» Work to be completed: Using the data below, return the stretch from the line that contains "(848, 223) = (772, 426): yellow" through the line that contains "(1046, 302) = (687, 585): none -> pink button", both included, exactly as it stands and nothing beyond it.

» Data:

___

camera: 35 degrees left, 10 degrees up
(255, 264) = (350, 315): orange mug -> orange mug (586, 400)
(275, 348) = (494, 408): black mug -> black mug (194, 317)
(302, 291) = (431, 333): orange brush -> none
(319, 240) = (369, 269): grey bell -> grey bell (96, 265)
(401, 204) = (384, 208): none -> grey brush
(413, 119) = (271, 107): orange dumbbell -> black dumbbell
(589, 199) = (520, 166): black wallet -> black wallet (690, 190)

___

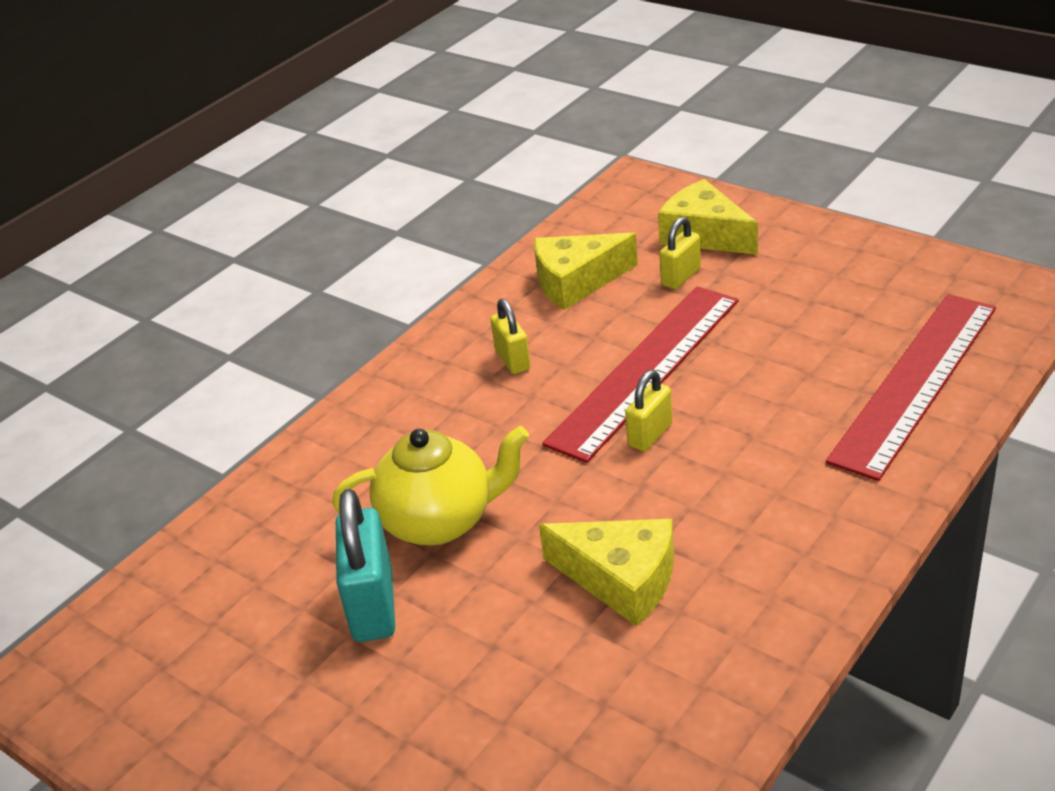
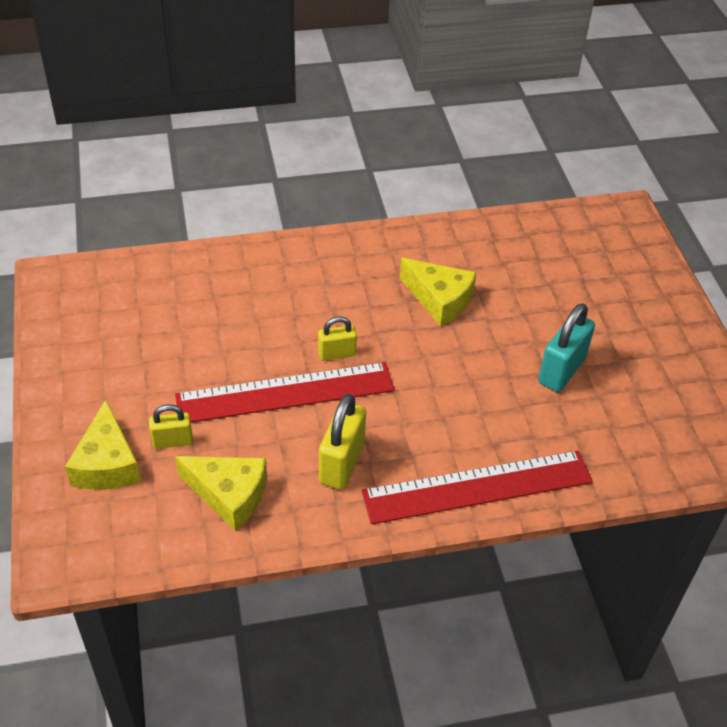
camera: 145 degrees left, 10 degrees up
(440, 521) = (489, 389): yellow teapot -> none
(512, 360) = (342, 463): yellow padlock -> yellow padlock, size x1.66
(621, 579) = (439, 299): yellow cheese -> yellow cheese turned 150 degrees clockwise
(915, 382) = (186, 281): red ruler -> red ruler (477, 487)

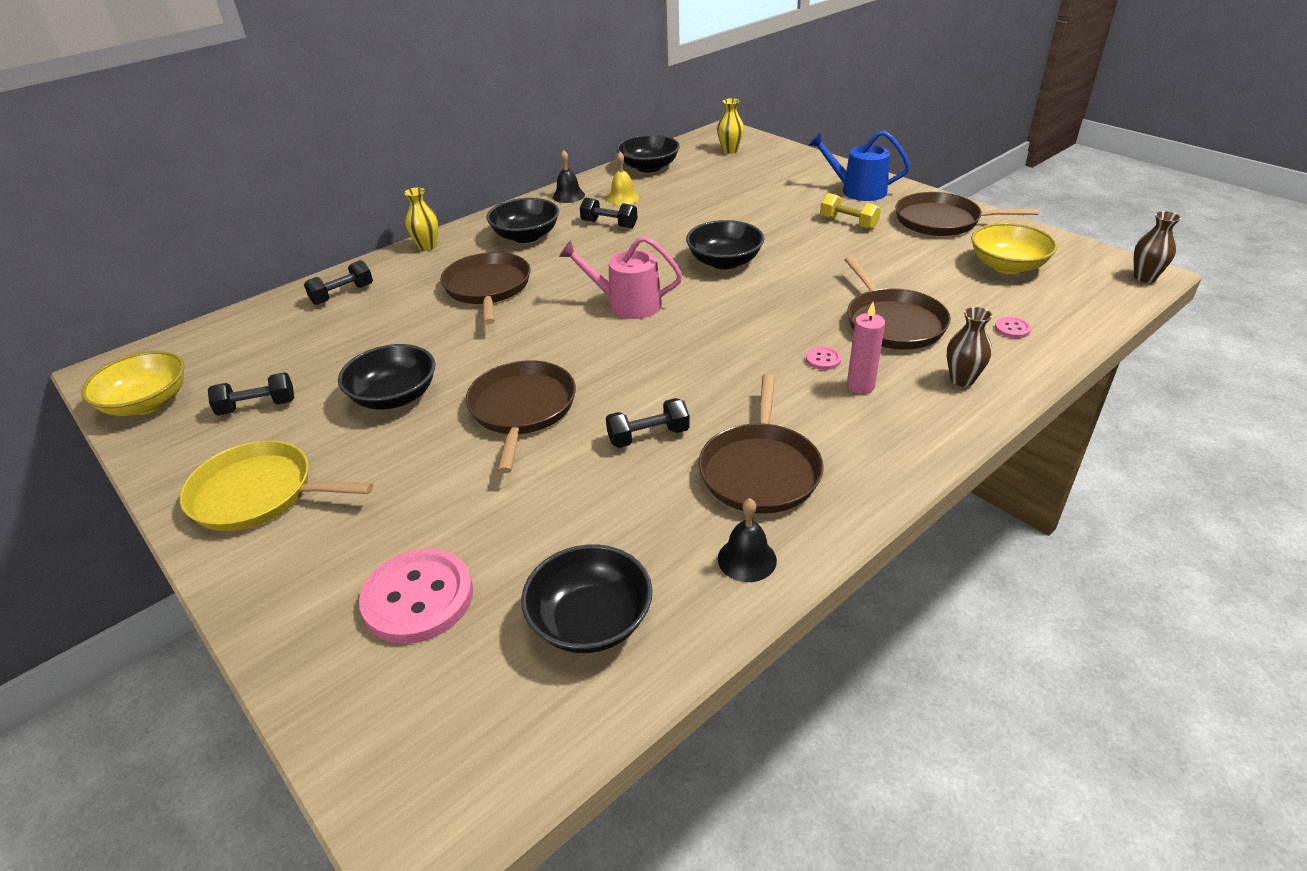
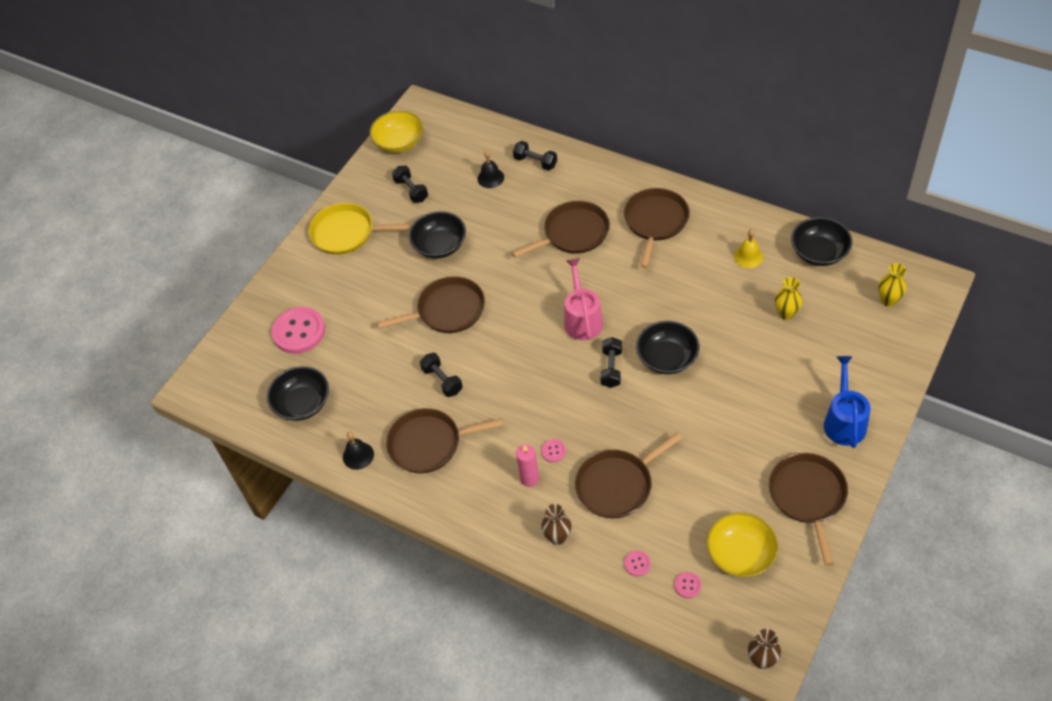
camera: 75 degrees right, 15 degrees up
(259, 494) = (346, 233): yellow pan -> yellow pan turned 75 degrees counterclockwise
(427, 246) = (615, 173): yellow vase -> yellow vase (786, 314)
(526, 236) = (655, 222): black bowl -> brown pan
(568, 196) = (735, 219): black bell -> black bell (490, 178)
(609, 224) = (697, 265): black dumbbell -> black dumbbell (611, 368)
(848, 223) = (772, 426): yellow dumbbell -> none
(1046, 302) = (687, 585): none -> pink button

___

» Written answer:
(848, 223) = (772, 426): yellow dumbbell -> none
(1046, 302) = (687, 585): none -> pink button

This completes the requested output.